[MATERIAL TO PROCESS]
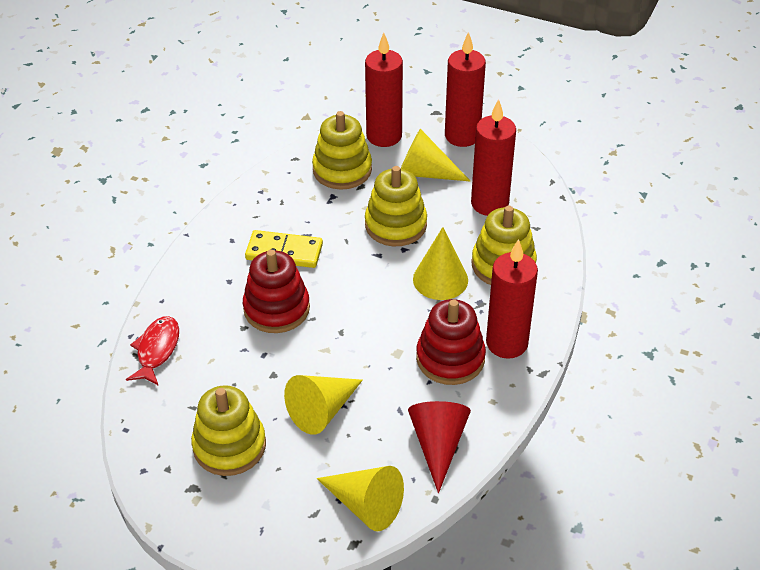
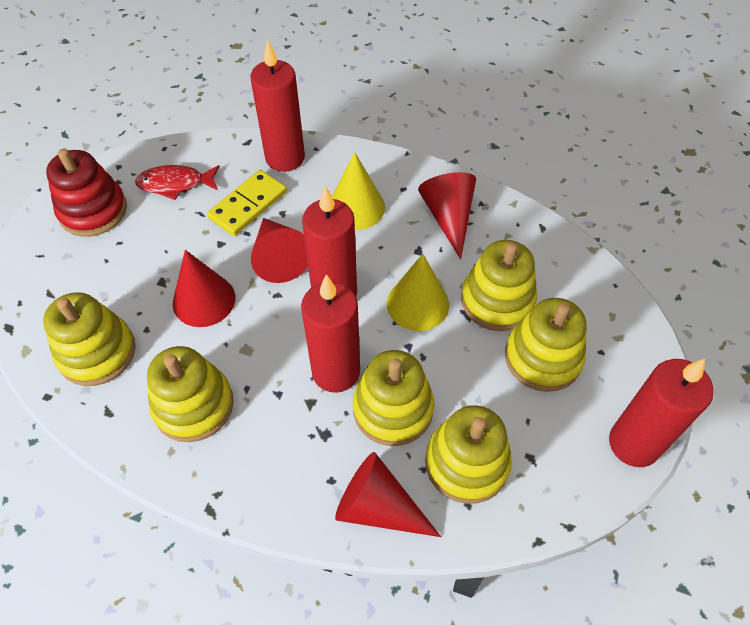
red cone: 1 -> 4
red stacking toy: 2 -> 1
yellow cone: 4 -> 2
yellow stacking toy: 4 -> 6

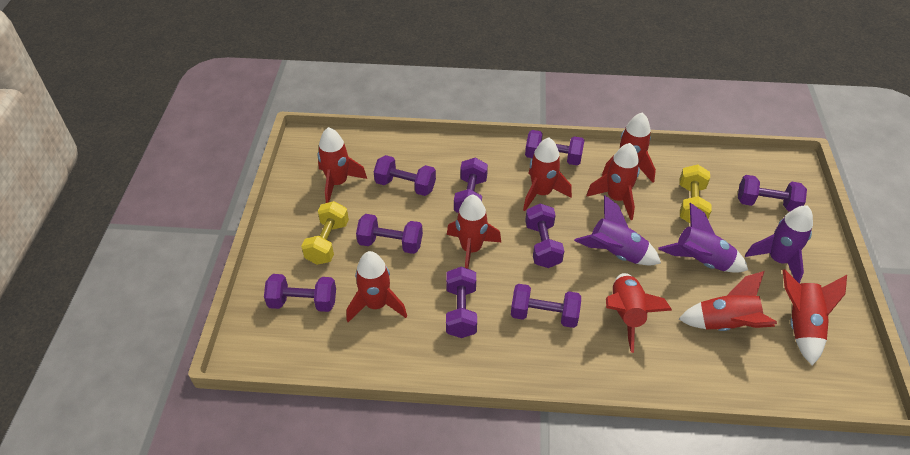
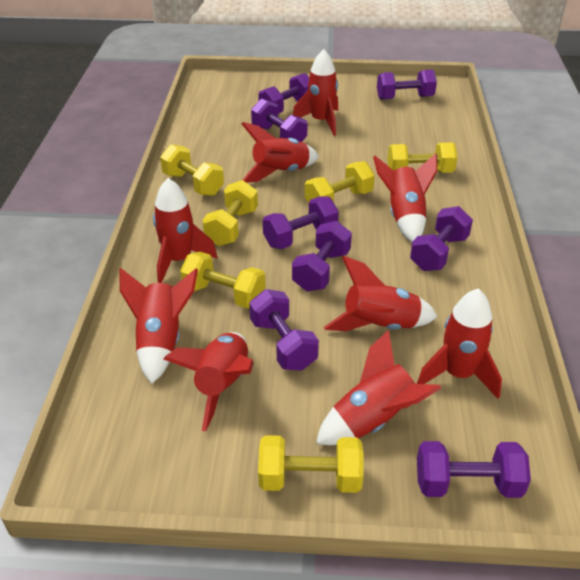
purple dumbbell: 9 -> 8
purple rocket: 3 -> 0
yellow dumbbell: 2 -> 6

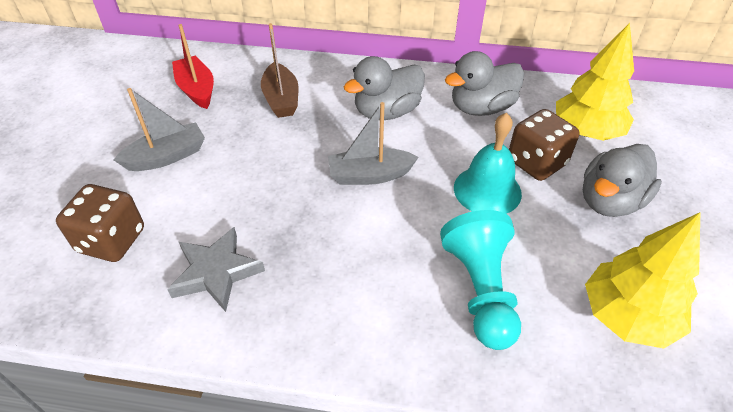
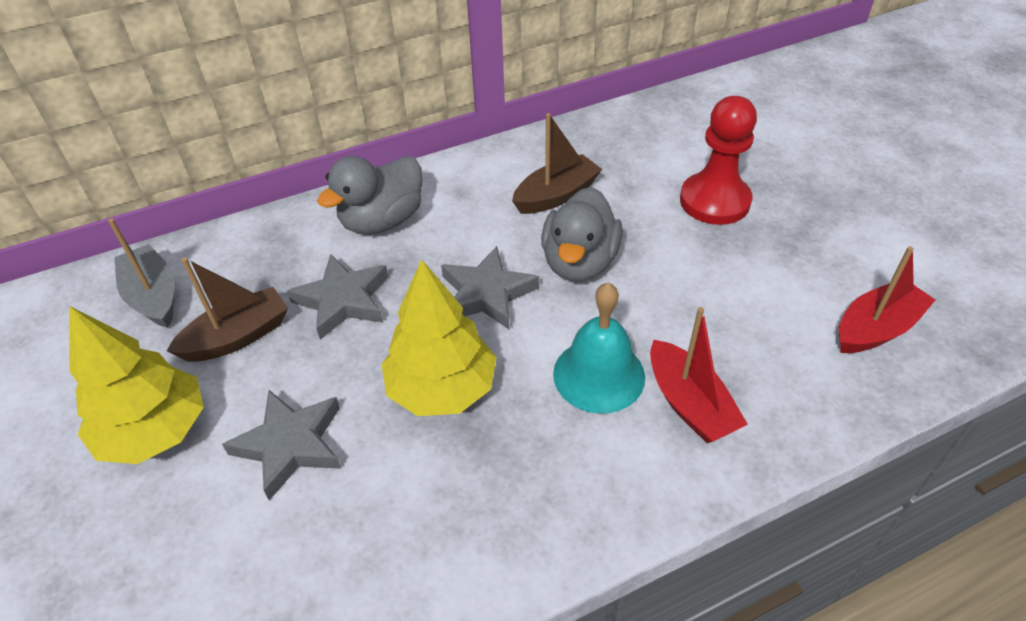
brown boat: 1 -> 2
brown dice: 2 -> 0
grey boat: 2 -> 1
grey duck: 3 -> 2
grey star: 1 -> 3
red boat: 1 -> 2
red pawn: 0 -> 1
turquoise pawn: 1 -> 0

[REQUIREMENT]
Take the line holding "grey boat: 2 -> 1" and the lines after it through the end of the entries. Retype them exactly and add nothing.

[TASK SOLUTION]
grey boat: 2 -> 1
grey duck: 3 -> 2
grey star: 1 -> 3
red boat: 1 -> 2
red pawn: 0 -> 1
turquoise pawn: 1 -> 0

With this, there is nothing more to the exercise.